___ The records
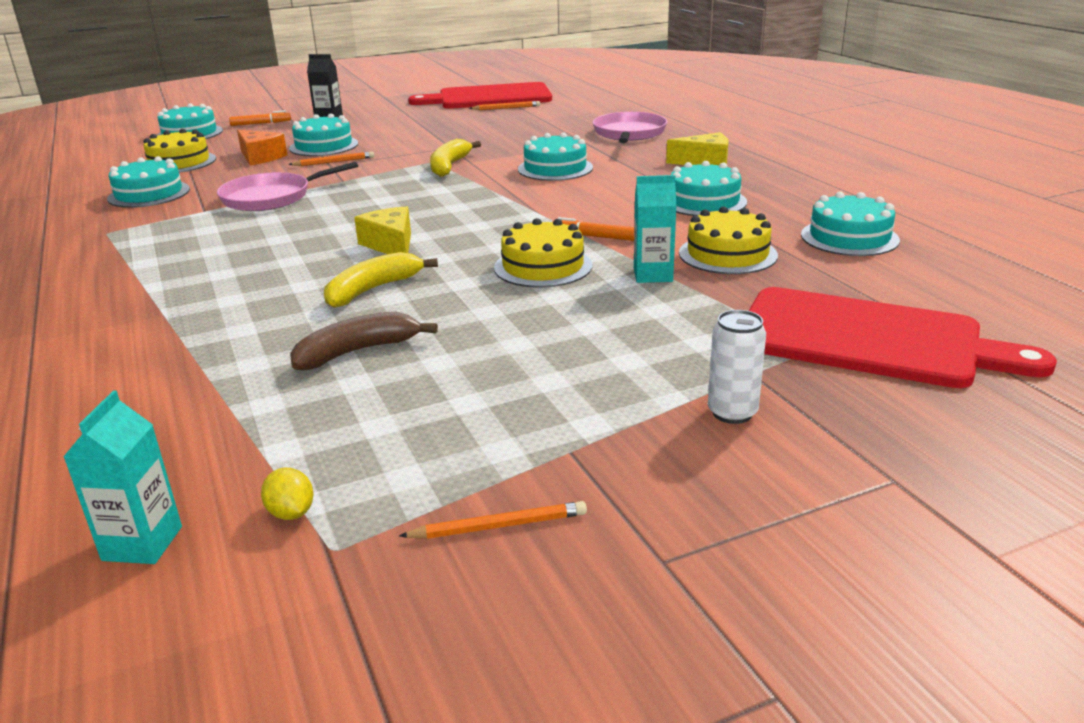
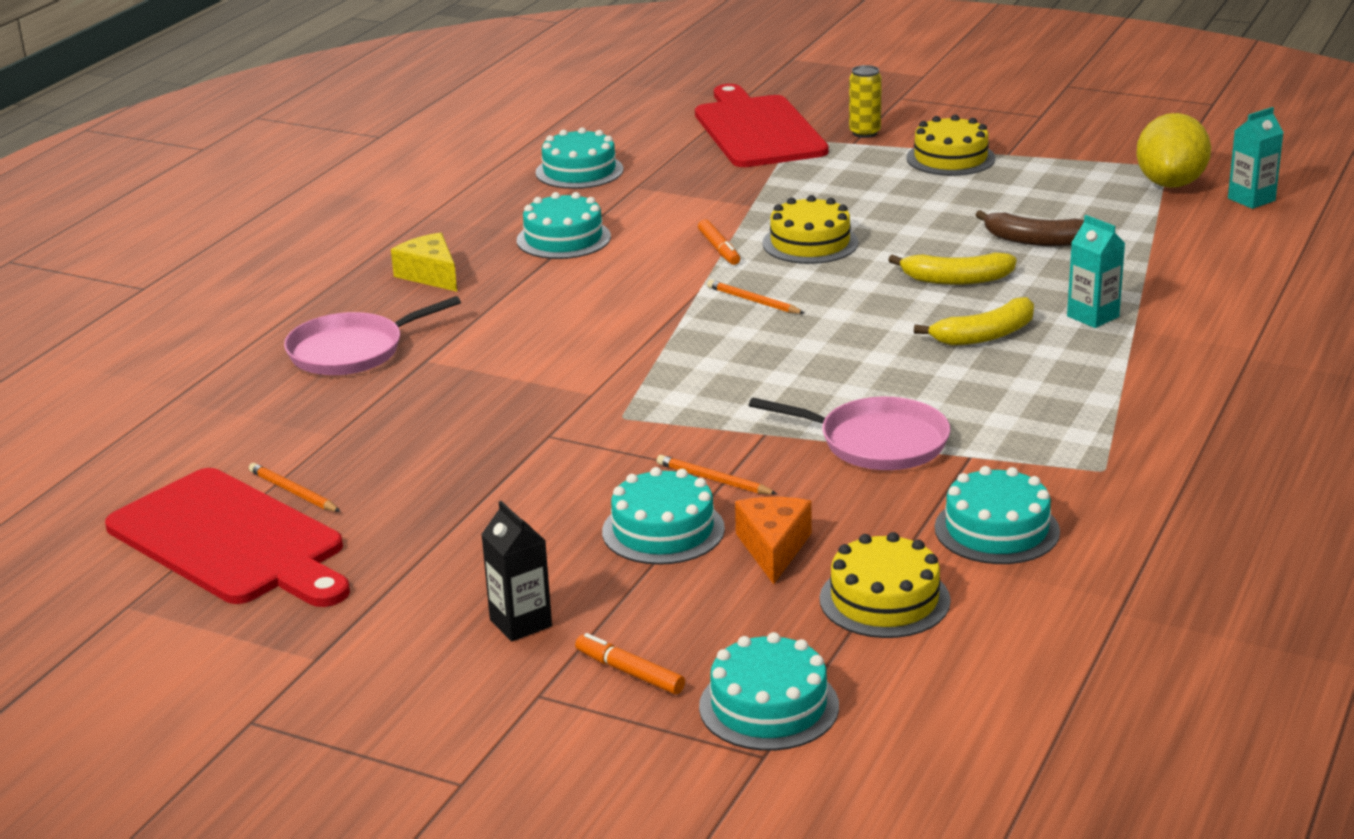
camera: 130 degrees left, 0 degrees up
(291, 513) = (1170, 184): yellow lemon -> yellow lemon, size x2.48
(391, 245) = (873, 315): yellow cheese -> none
(449, 166) = (625, 397): yellow banana -> yellow banana (985, 335)
(498, 526) = (1085, 146): orange pencil -> orange pencil (753, 301)
(555, 168) = (553, 337): turquoise cake -> none
(653, 275) = (761, 205): turquoise carton -> turquoise carton (1093, 316)
(727, 254) = (680, 196): yellow cake -> yellow cake (950, 158)
(732, 413) = (904, 136): white can -> none
(777, 393) = (864, 133): none -> yellow can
______
**Task**
Go to the line in the listing above that has "(498, 526) = (1085, 146): orange" in it. Set down that line and each one after it, exactly.

**Answer section**
(498, 526) = (1085, 146): orange pencil -> orange pencil (753, 301)
(555, 168) = (553, 337): turquoise cake -> none
(653, 275) = (761, 205): turquoise carton -> turquoise carton (1093, 316)
(727, 254) = (680, 196): yellow cake -> yellow cake (950, 158)
(732, 413) = (904, 136): white can -> none
(777, 393) = (864, 133): none -> yellow can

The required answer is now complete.